**The task**
From the listing below, output the lines between the one with "The camera went 155" and the one with "The grey tafifafok", including those two, and nothing else. Pictures are not copied.

**Input records**
★ ★ ★
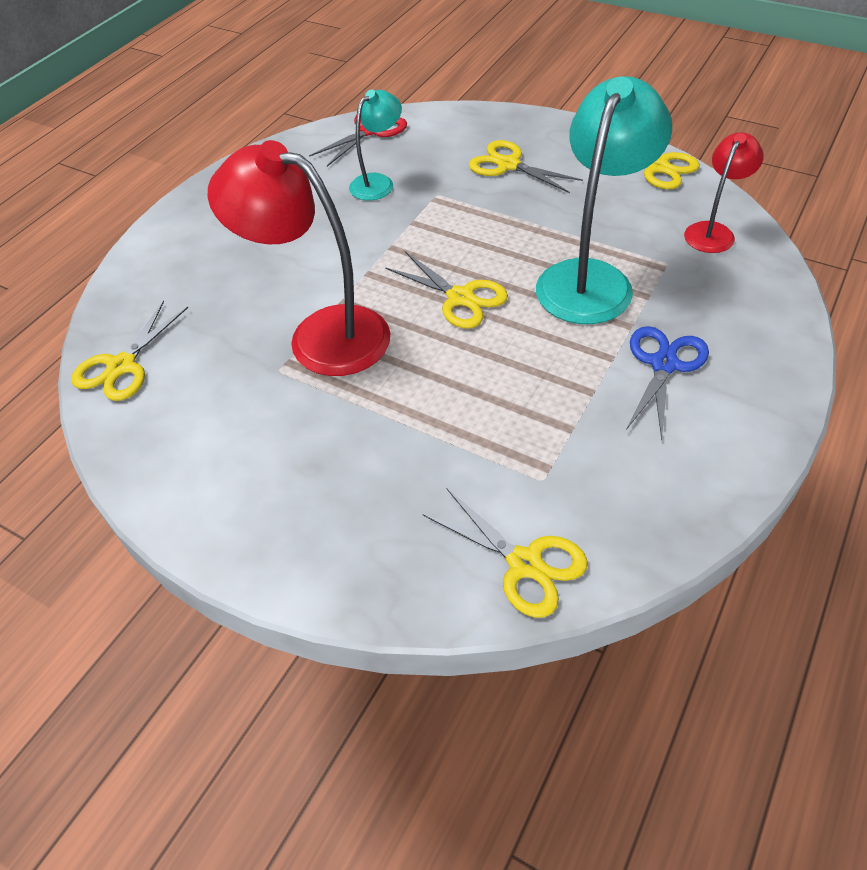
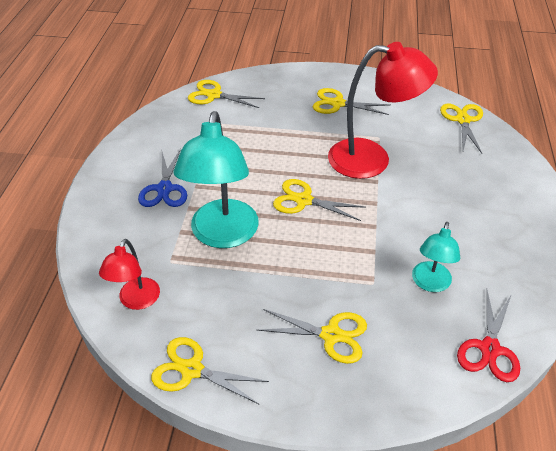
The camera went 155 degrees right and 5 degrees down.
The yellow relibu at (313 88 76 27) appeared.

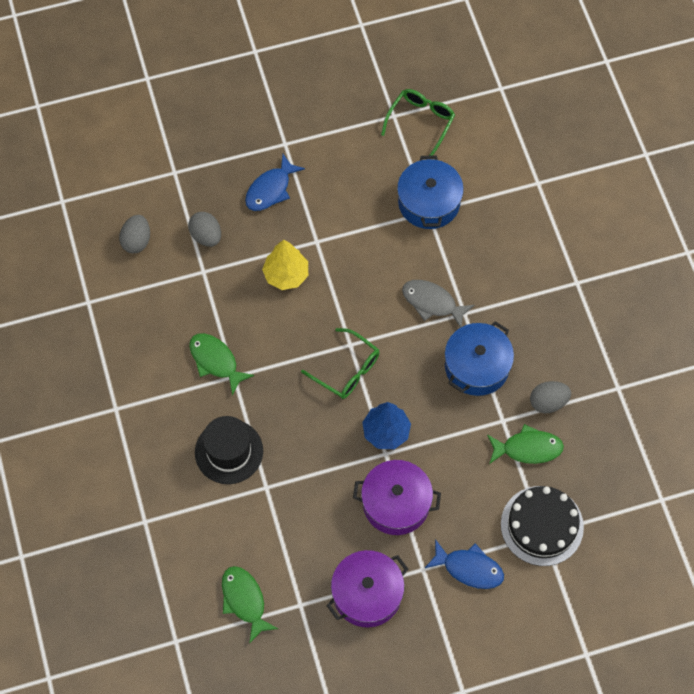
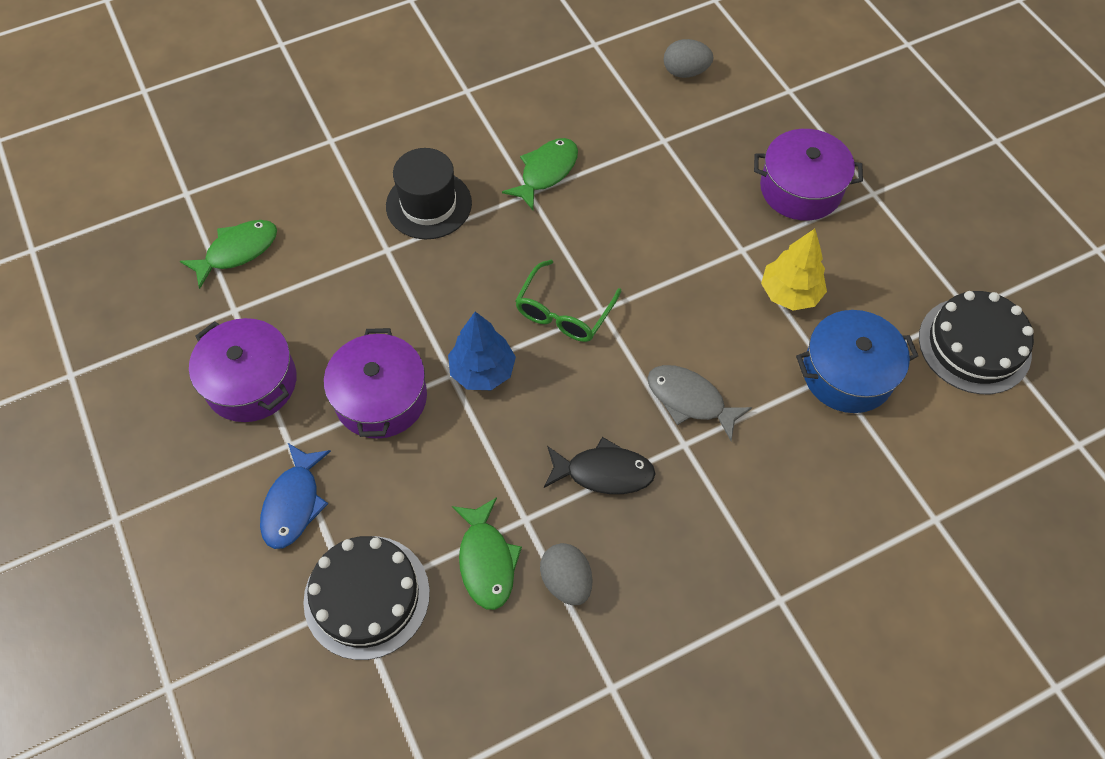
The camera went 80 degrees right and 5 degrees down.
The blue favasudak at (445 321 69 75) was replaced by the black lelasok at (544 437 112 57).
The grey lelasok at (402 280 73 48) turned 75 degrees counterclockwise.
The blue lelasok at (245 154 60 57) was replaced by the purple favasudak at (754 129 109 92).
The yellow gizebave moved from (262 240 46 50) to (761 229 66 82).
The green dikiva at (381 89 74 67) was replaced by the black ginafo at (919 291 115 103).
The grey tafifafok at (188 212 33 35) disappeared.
★ ★ ★
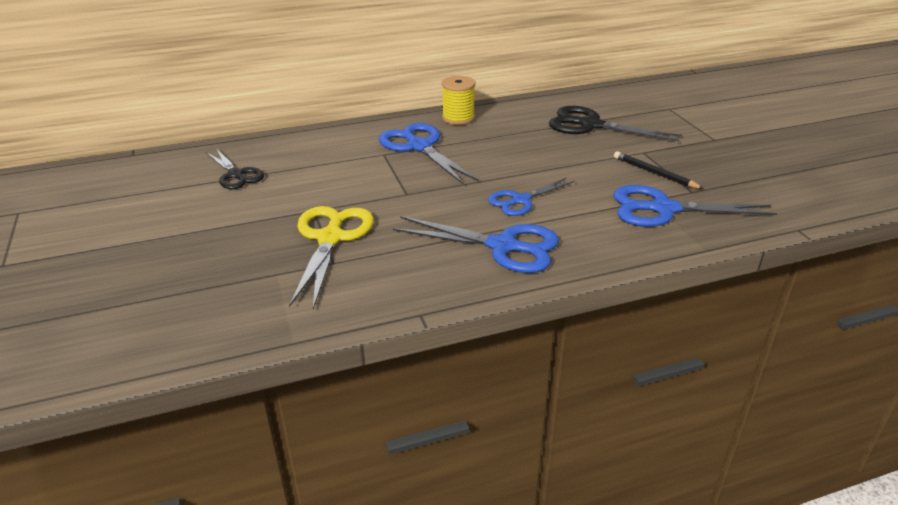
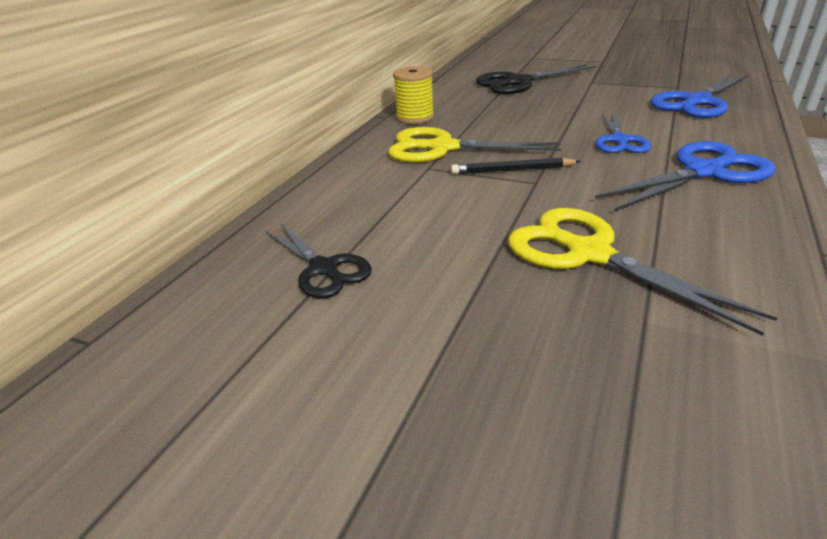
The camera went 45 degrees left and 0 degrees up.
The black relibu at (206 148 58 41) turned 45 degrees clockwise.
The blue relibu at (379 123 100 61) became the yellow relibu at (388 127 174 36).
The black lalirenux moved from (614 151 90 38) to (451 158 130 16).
★ ★ ★
**Solved problem**
The camera went 155 degrees right and 5 degrees down.
The yellow relibu at (313 88 76 27) appeared.

The camera went 80 degrees right and 5 degrees down.
The blue favasudak at (445 321 69 75) was replaced by the black lelasok at (544 437 112 57).
The grey lelasok at (402 280 73 48) turned 75 degrees counterclockwise.
The blue lelasok at (245 154 60 57) was replaced by the purple favasudak at (754 129 109 92).
The yellow gizebave moved from (262 240 46 50) to (761 229 66 82).
The green dikiva at (381 89 74 67) was replaced by the black ginafo at (919 291 115 103).
The grey tafifafok at (188 212 33 35) disappeared.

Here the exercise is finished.